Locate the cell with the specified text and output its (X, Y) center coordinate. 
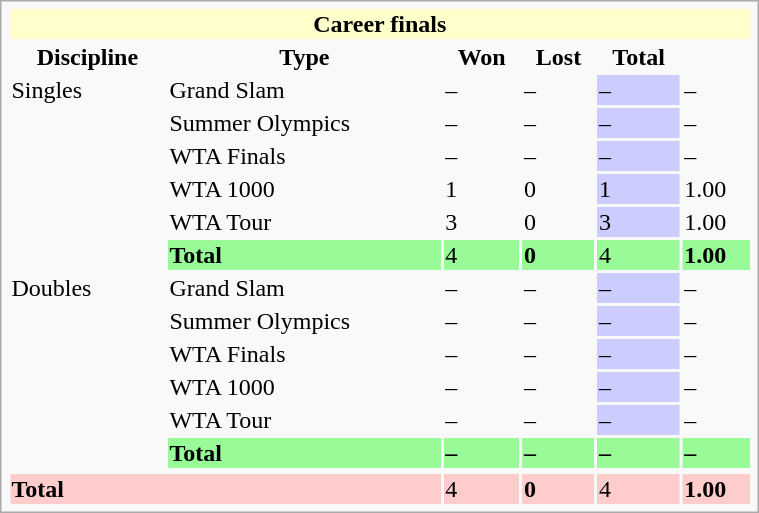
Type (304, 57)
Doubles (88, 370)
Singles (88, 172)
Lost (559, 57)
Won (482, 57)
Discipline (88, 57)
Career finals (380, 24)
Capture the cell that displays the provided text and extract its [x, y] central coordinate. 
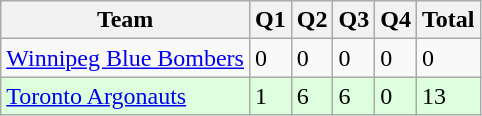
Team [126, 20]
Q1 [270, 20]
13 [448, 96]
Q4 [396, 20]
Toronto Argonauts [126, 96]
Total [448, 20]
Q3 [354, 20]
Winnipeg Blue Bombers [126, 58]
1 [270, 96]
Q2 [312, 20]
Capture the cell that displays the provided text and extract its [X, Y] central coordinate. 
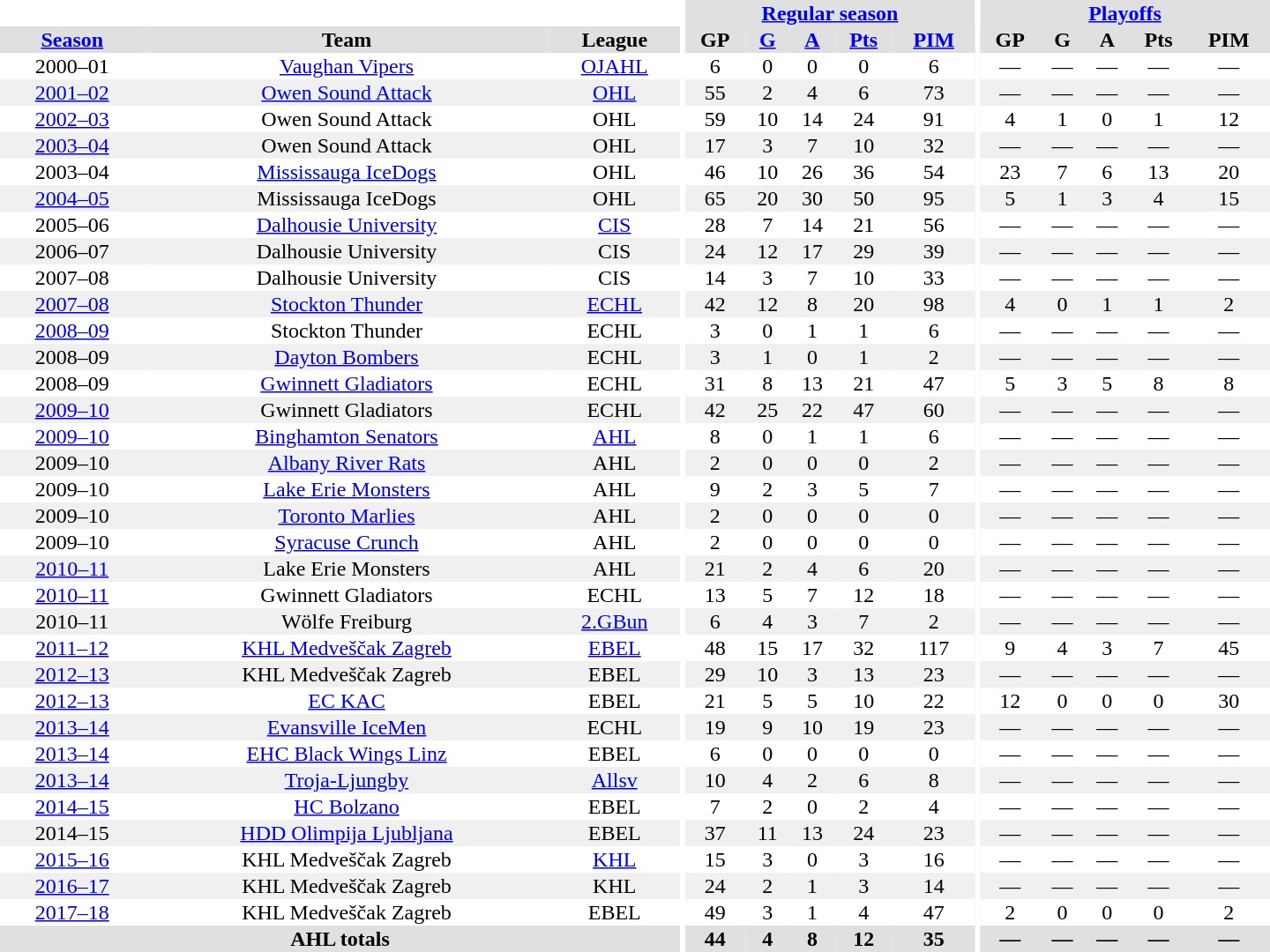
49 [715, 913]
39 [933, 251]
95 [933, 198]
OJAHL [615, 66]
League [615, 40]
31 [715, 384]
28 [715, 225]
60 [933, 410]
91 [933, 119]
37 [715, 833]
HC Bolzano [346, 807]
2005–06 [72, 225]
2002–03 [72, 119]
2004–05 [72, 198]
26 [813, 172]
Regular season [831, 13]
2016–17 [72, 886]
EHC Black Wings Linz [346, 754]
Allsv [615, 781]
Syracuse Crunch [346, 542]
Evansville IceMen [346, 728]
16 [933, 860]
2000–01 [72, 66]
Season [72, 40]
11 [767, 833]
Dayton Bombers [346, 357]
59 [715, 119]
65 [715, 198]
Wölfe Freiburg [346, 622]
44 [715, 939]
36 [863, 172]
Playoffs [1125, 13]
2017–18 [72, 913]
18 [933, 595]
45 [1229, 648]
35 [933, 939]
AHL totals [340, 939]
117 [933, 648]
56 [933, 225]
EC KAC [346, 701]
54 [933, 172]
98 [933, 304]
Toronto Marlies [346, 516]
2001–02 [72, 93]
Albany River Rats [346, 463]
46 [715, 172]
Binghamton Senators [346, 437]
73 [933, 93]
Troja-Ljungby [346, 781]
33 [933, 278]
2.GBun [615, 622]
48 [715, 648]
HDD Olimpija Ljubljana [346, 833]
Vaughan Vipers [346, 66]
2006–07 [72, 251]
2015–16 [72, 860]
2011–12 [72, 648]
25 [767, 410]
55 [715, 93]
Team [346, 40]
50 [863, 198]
————————
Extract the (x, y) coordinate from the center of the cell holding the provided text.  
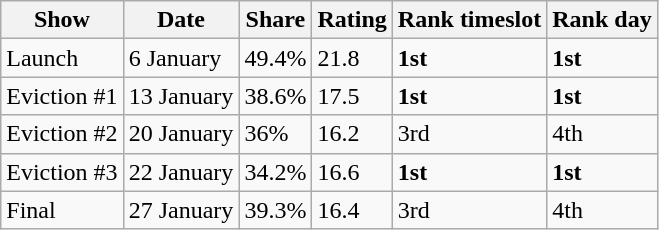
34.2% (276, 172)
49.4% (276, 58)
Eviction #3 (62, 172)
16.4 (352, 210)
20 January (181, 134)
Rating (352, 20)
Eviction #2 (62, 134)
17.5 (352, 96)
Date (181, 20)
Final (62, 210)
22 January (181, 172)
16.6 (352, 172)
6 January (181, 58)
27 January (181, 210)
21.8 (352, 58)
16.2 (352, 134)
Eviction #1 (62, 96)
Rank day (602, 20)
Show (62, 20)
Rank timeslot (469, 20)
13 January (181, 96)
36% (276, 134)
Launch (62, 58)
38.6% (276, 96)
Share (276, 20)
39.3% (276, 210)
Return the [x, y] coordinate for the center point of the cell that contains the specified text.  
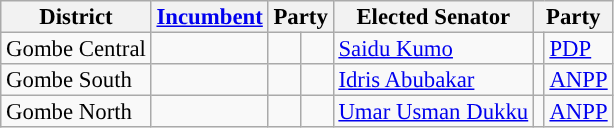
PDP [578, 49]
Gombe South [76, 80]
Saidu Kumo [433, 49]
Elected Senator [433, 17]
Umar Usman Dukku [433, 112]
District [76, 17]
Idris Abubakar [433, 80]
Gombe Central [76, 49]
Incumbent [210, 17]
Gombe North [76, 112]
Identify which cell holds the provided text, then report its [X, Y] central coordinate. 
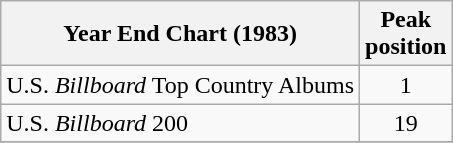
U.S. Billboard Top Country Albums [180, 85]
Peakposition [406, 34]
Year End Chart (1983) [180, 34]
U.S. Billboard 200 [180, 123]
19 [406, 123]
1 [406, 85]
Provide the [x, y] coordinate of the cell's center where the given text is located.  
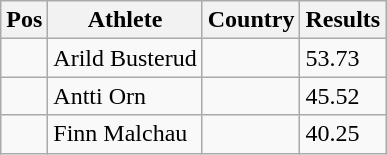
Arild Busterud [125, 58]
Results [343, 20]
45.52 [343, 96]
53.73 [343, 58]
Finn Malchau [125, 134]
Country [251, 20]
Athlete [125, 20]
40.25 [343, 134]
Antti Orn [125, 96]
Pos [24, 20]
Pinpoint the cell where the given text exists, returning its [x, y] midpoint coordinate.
————————
• _Exercise brief_: Format the stretch of records above, from the line containing "49 [715, 913]" through the line containing "Playoffs [1125, 13]", as a Markdown table with columns No. and Line. Number each line in order and leave out any blank lines.

• _Answer to the exercise_:
| No. | Line |
|---|---|
| 1 | 49 [715, 913] |
| 2 | 39 [933, 251] |
| 3 | 95 [933, 198] |
| 4 | OJAHL [615, 66] |
| 5 | League [615, 40] |
| 6 | 31 [715, 384] |
| 7 | 28 [715, 225] |
| 8 | 60 [933, 410] |
| 9 | 91 [933, 119] |
| 10 | 37 [715, 833] |
| 11 | HC Bolzano [346, 807] |
| 12 | 2005–06 [72, 225] |
| 13 | 2002–03 [72, 119] |
| 14 | 2004–05 [72, 198] |
| 15 | 26 [813, 172] |
| 16 | Regular season [831, 13] |
| 17 | 2016–17 [72, 886] |
| 18 | EHC Black Wings Linz [346, 754] |
| 19 | Allsv [615, 781] |
| 20 | Syracuse Crunch [346, 542] |
| 21 | Evansville IceMen [346, 728] |
| 22 | 16 [933, 860] |
| 23 | 2000–01 [72, 66] |
| 24 | Season [72, 40] |
| 25 | 11 [767, 833] |
| 26 | Dayton Bombers [346, 357] |
| 27 | 59 [715, 119] |
| 28 | 65 [715, 198] |
| 29 | Wölfe Freiburg [346, 622] |
| 30 | 44 [715, 939] |
| 31 | 36 [863, 172] |
| 32 | Playoffs [1125, 13] |